TASK BRIEF
Return the exact lines spanning from the line with "C201: 15nF (+9V, AGND) -> none" through the last line of the entries, boundaries included, and no others.

******

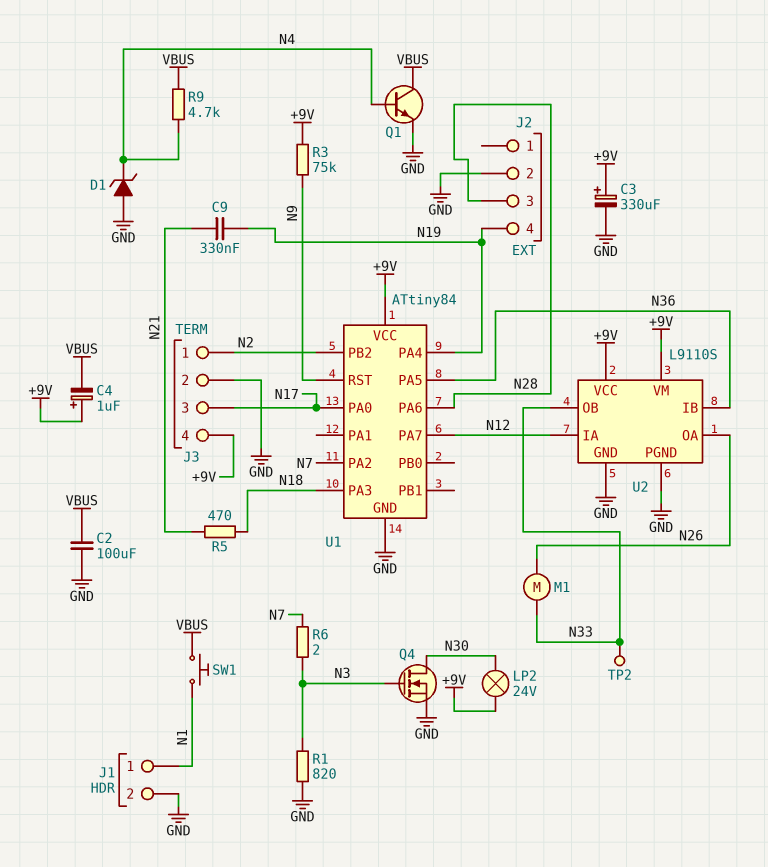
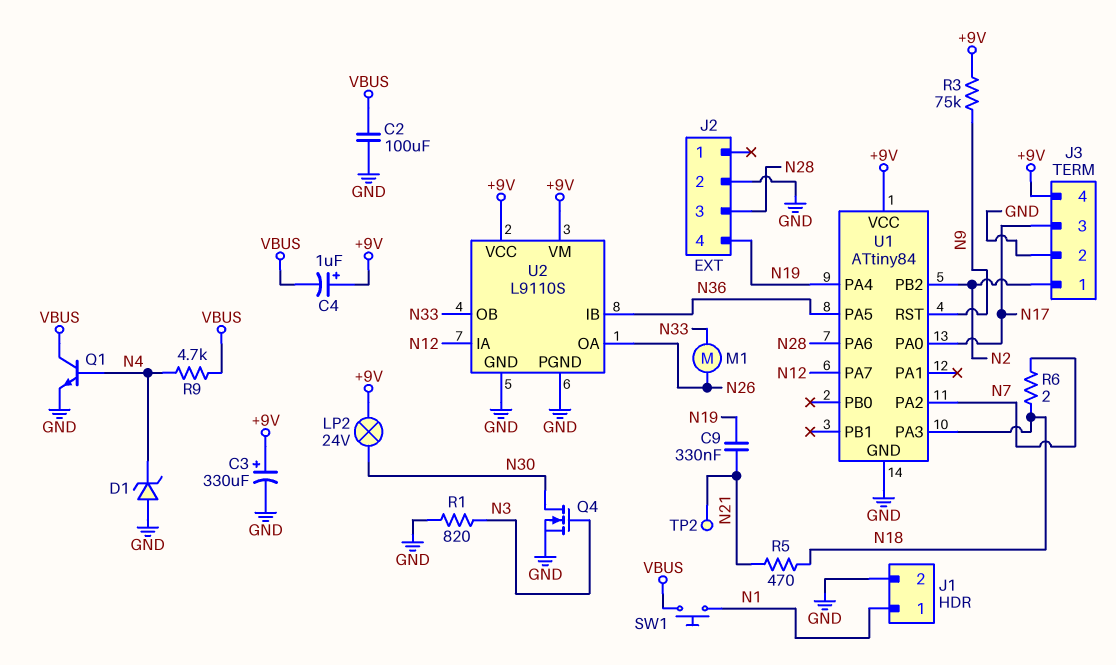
R6: 2 (N3, N7) -> 2 (N7, N18)
TP2: test point (N33) -> test point (N21)

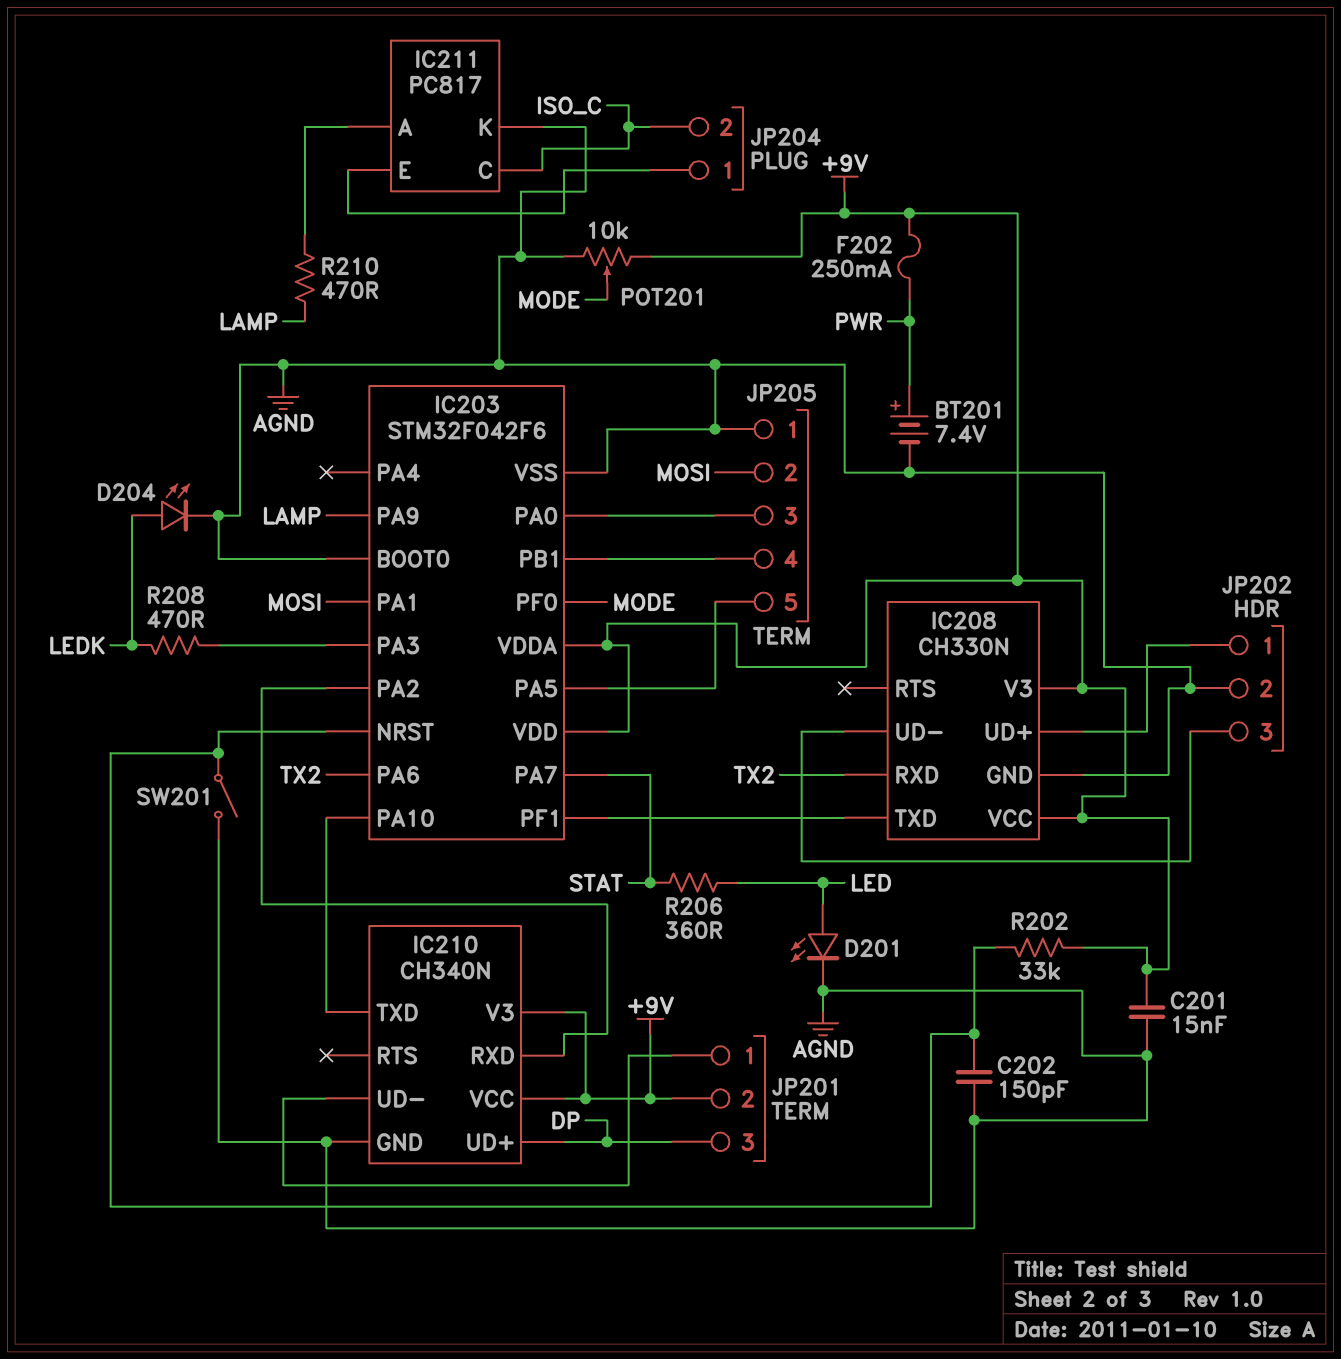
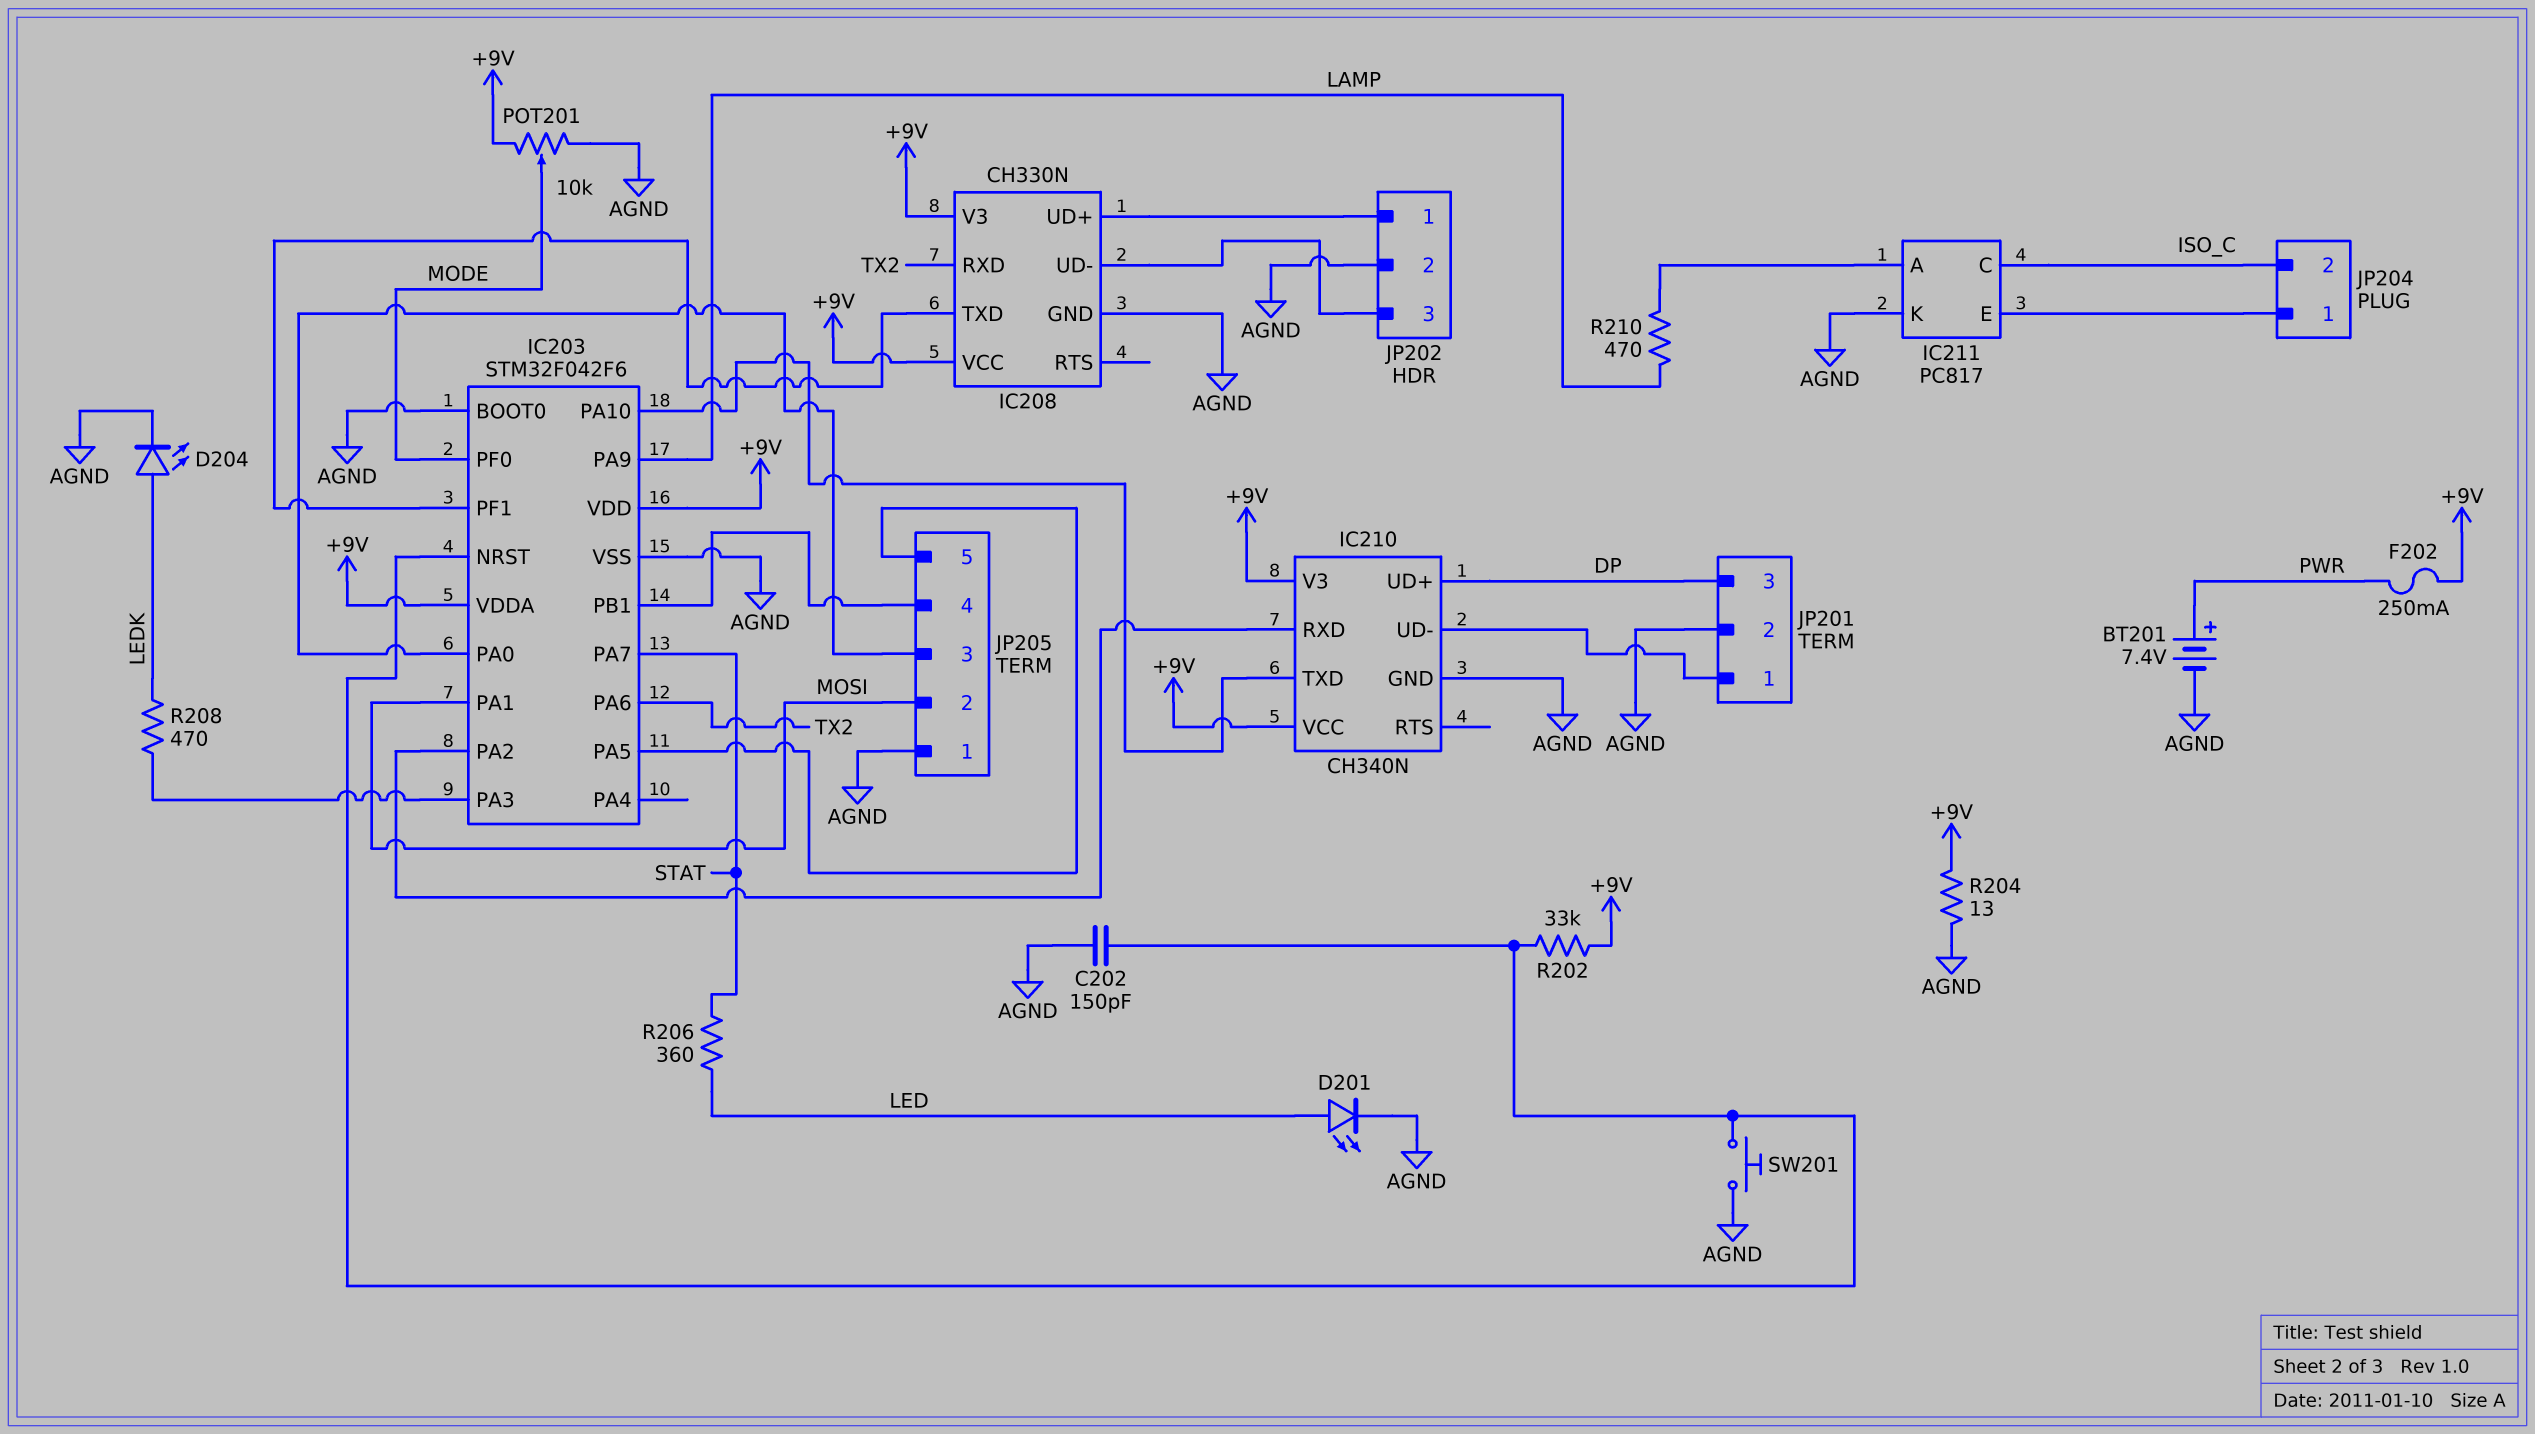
C201: 15nF (+9V, AGND) -> none
JP201 pin 2: +9V -> AGND
R204: none -> 13 (+9V, AGND)
SW201: switch (AGND, IC203/NRST) -> button (AGND, IC203/NRST)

******

EXERCISE SOLUTION
C201: 15nF (+9V, AGND) -> none
JP201 pin 2: +9V -> AGND
R204: none -> 13 (+9V, AGND)
SW201: switch (AGND, IC203/NRST) -> button (AGND, IC203/NRST)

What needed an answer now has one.